## Task:
Reproduction without pictures: print every entry precisely as written.

*** Data extracts Section Begins ***

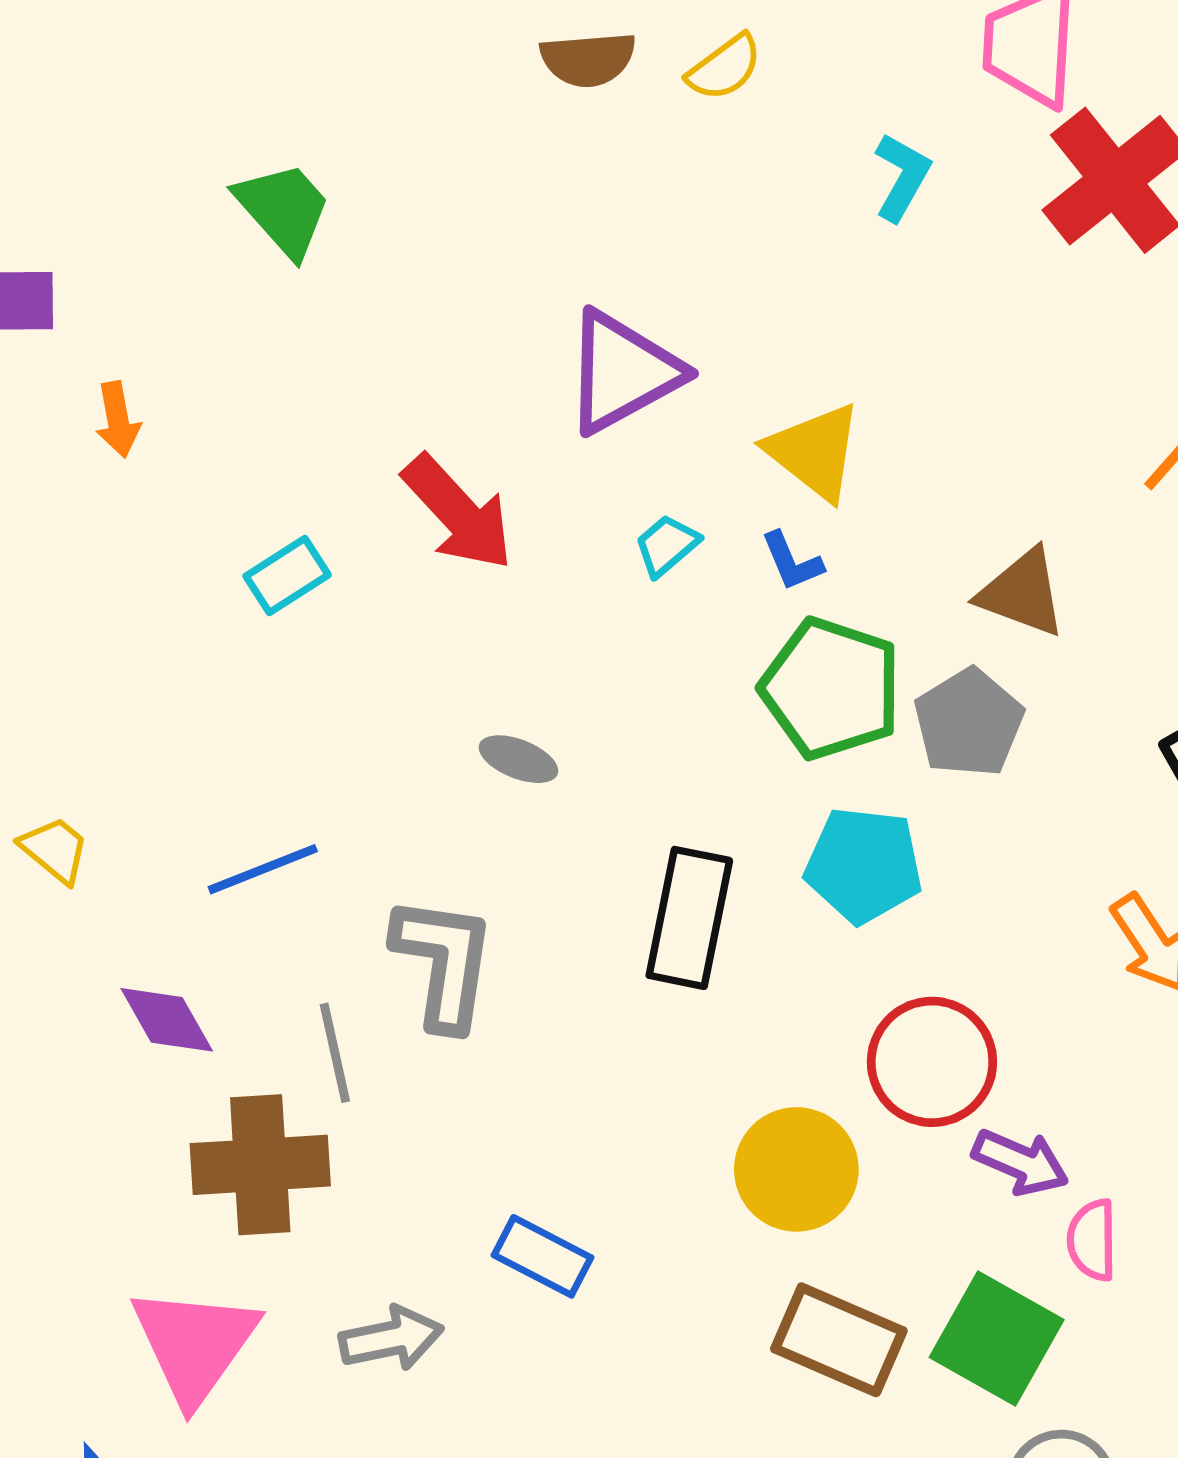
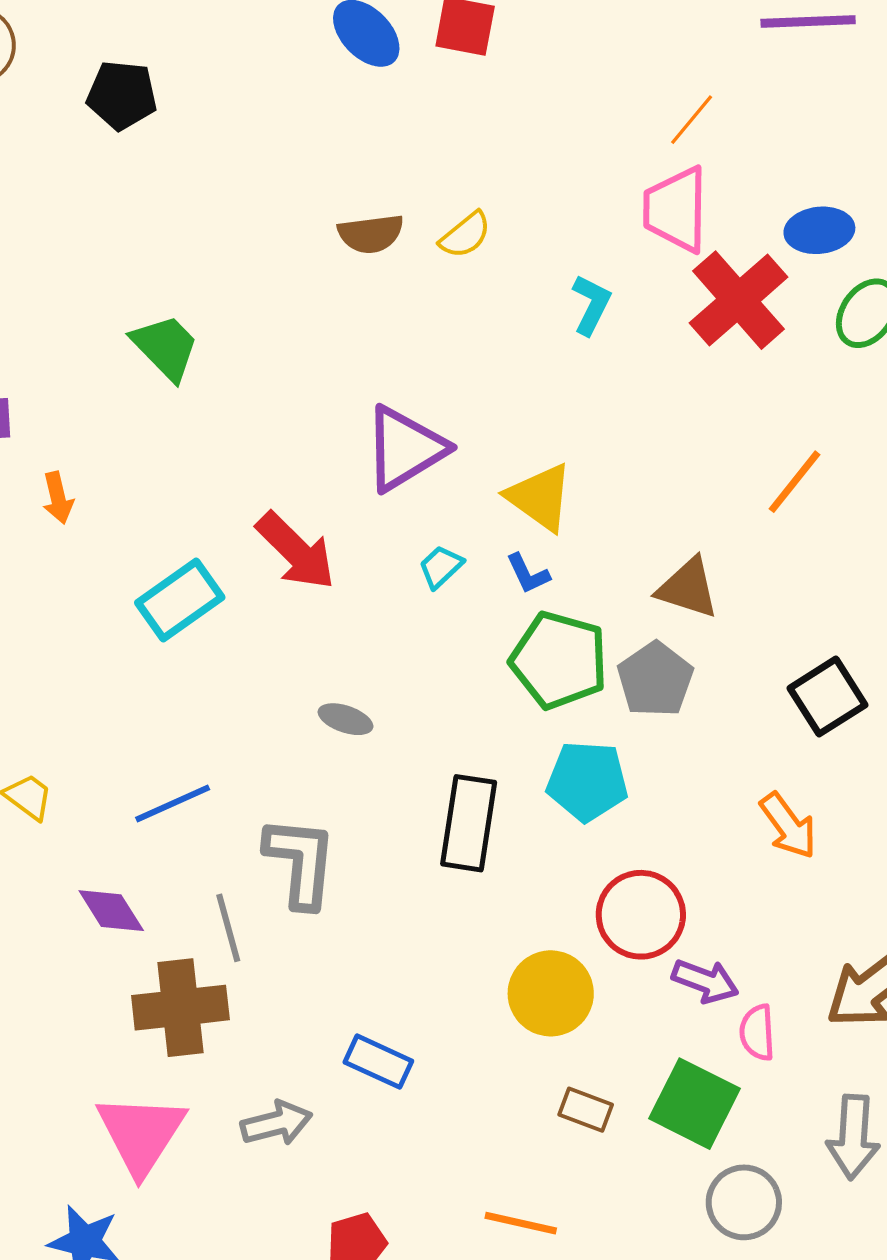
cyan rectangle: (287, 576) -> (180, 600), size x1.5
brown rectangle: (839, 1340) -> (586, 1110), size x0.6

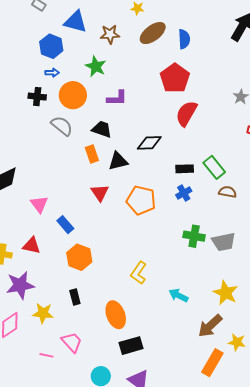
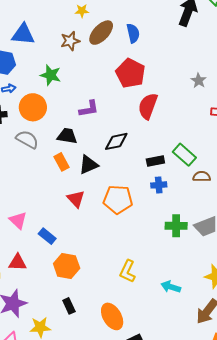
brown star: (110, 34) -> (70, 41), moved
purple L-shape: (117, 98) -> (89, 109), moved
blue cross: (184, 193) -> (159, 185), turned 35

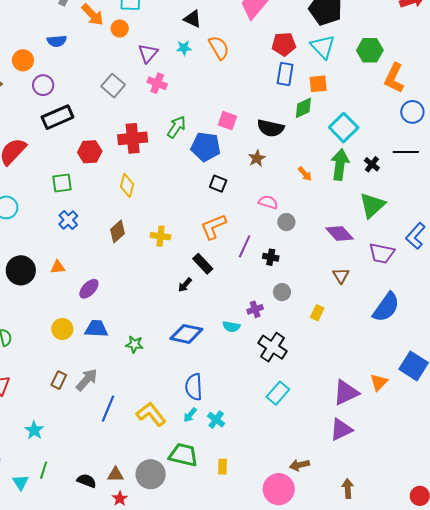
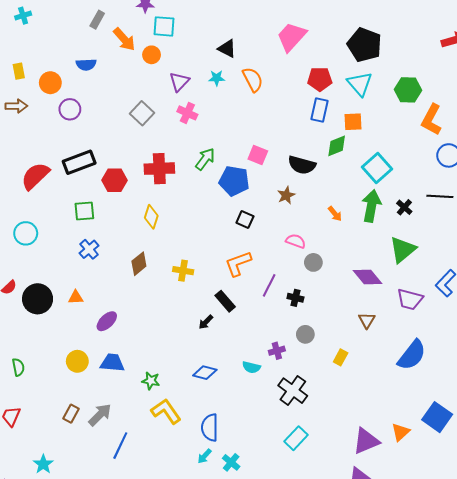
black rectangle: (57, 117) -> (79, 162), moved
blue diamond: (186, 334) -> (205, 373), size x0.7
yellow L-shape: (151, 414) -> (166, 411), moved

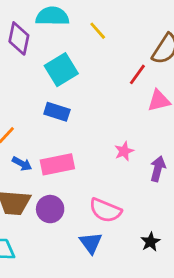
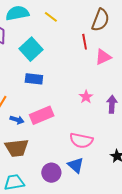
red line: (137, 74) -> (85, 42), turned -35
purple circle: (50, 209) -> (51, 173), moved

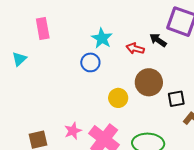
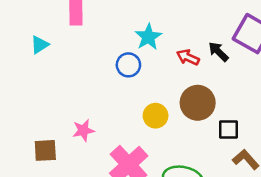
pink star: (73, 131) -> (83, 130), moved

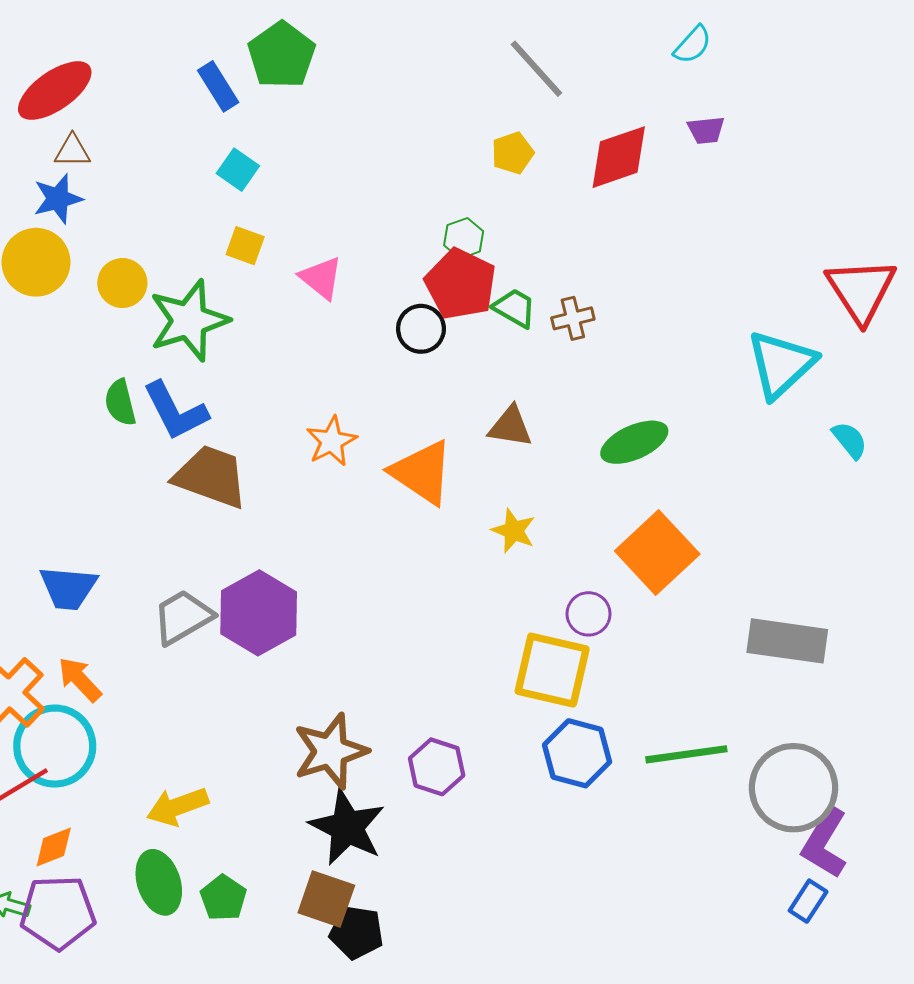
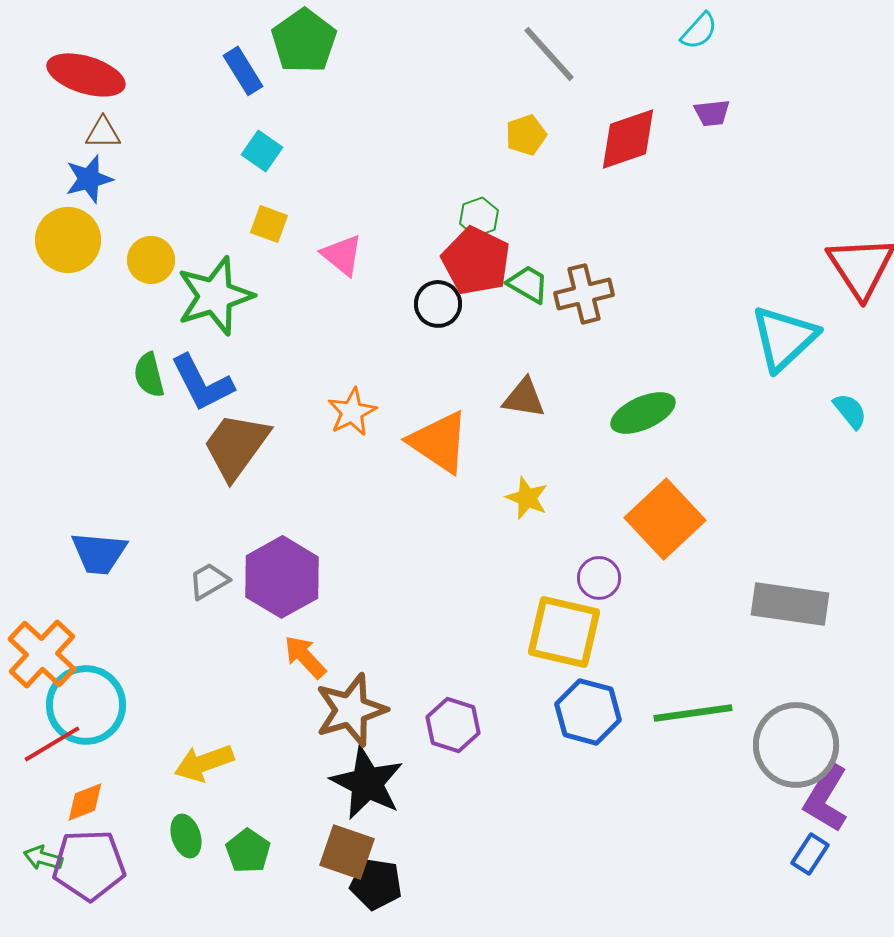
red ellipse: (55, 91) -> (86, 75), turned 52
brown cross: (573, 318) -> (584, 294), size x1.4
brown trapezoid: (211, 477) -> (236, 446), turned -74
gray trapezoid: (183, 617) -> (209, 581), size x0.7
orange arrow: (80, 679) -> (305, 657), moved
green ellipse: (159, 882) -> (186, 836), size x0.7

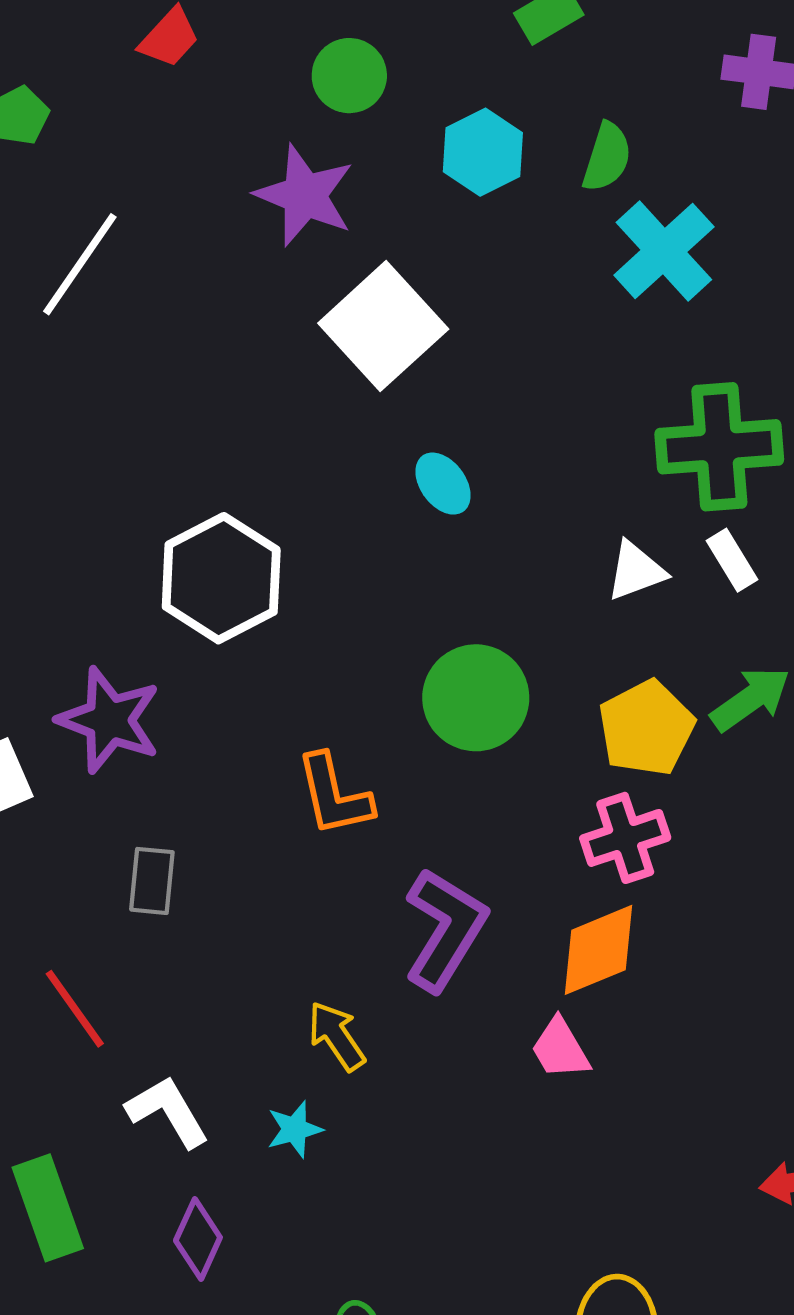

*** Data extracts Section Ends ***

## Response for this exercise:
cyan rectangle: (287, 576) -> (180, 600), size x1.5
brown rectangle: (839, 1340) -> (586, 1110), size x0.6

brown star: (110, 34) -> (70, 41), moved
purple L-shape: (117, 98) -> (89, 109), moved
blue cross: (184, 193) -> (159, 185), turned 35

black rectangle: (57, 117) -> (79, 162), moved
blue diamond: (186, 334) -> (205, 373), size x0.7
yellow L-shape: (151, 414) -> (166, 411), moved

red line: (137, 74) -> (85, 42), turned -35
purple circle: (50, 209) -> (51, 173), moved

pink star: (73, 131) -> (83, 130), moved

red ellipse: (55, 91) -> (86, 75), turned 52
brown cross: (573, 318) -> (584, 294), size x1.4
brown trapezoid: (211, 477) -> (236, 446), turned -74
gray trapezoid: (183, 617) -> (209, 581), size x0.7
orange arrow: (80, 679) -> (305, 657), moved
green ellipse: (159, 882) -> (186, 836), size x0.7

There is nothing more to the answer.